((

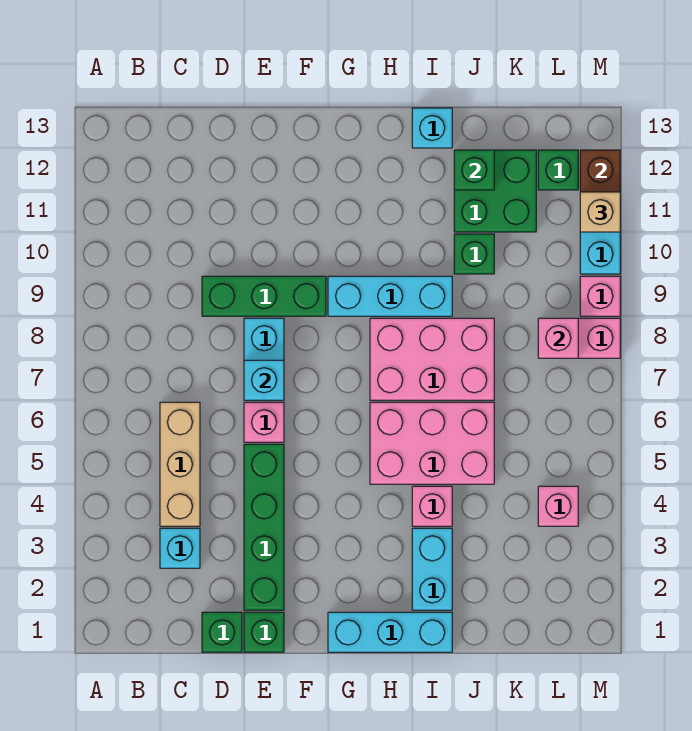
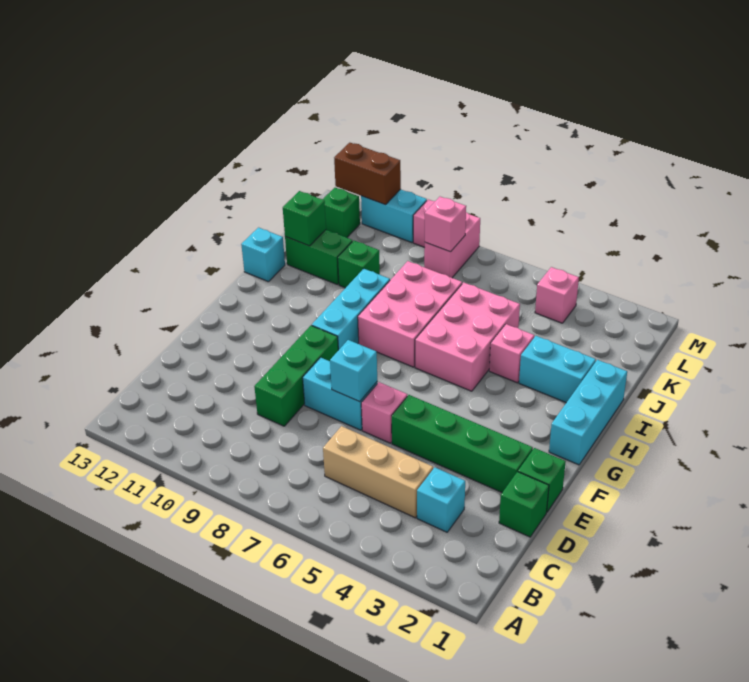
green brick J11:K12 level 1 -> green brick J11:J12 level 1
tan brick M11 level 3 -> none

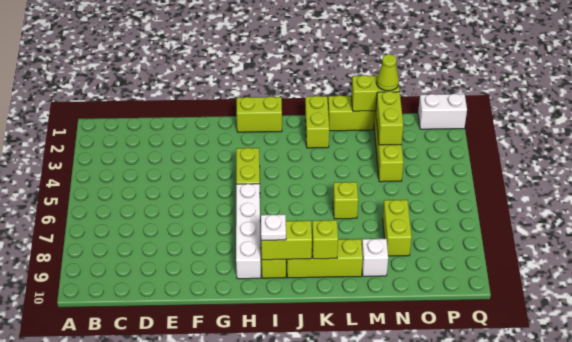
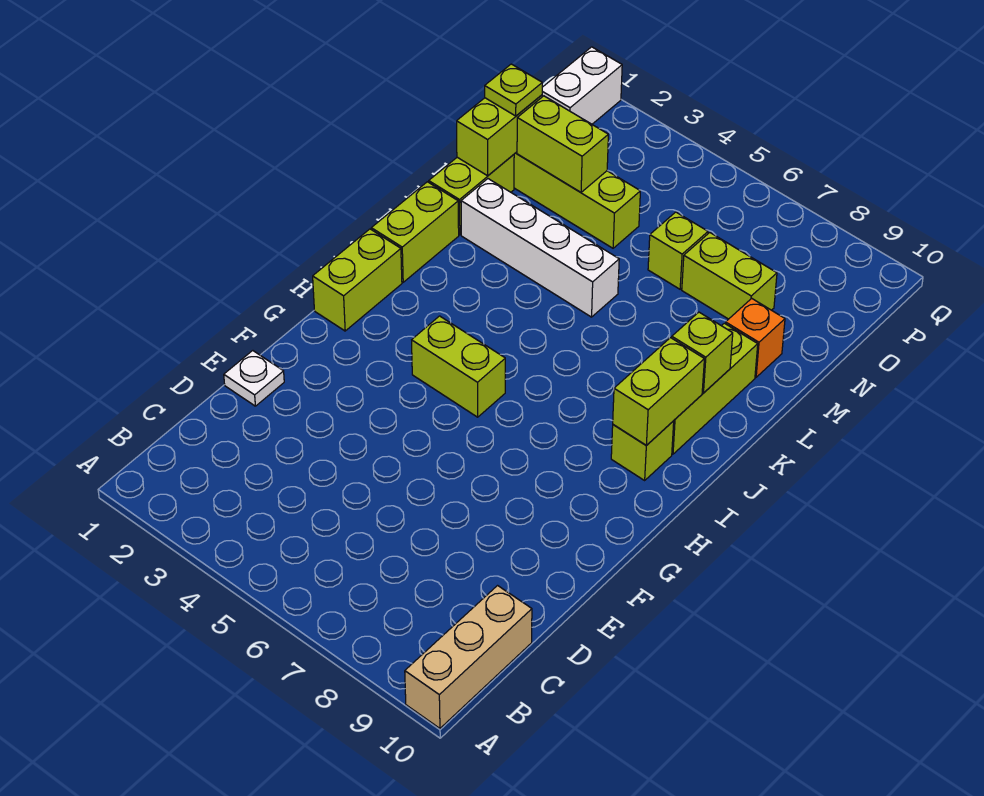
none -> tan brick A10:C10 level 1
white brick H6:H9 level 1 -> white brick L2:L5 level 1
white plate I9 level 3 -> white plate E1 level 1
lime brick K1:K2 level 1 -> lime brick J1:K1 level 1
lime brick L6 level 1 -> lime brick N6 level 1
white brick M9 level 1 -> orange brick M9 level 1
lime cone N1 level 3 -> lime plate N1 level 3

))

The expected output is the lines from the one holding "white brick M9" through the last line of the data, exactly as they appear, with nothing before or after.

Completed task →
white brick M9 level 1 -> orange brick M9 level 1
lime cone N1 level 3 -> lime plate N1 level 3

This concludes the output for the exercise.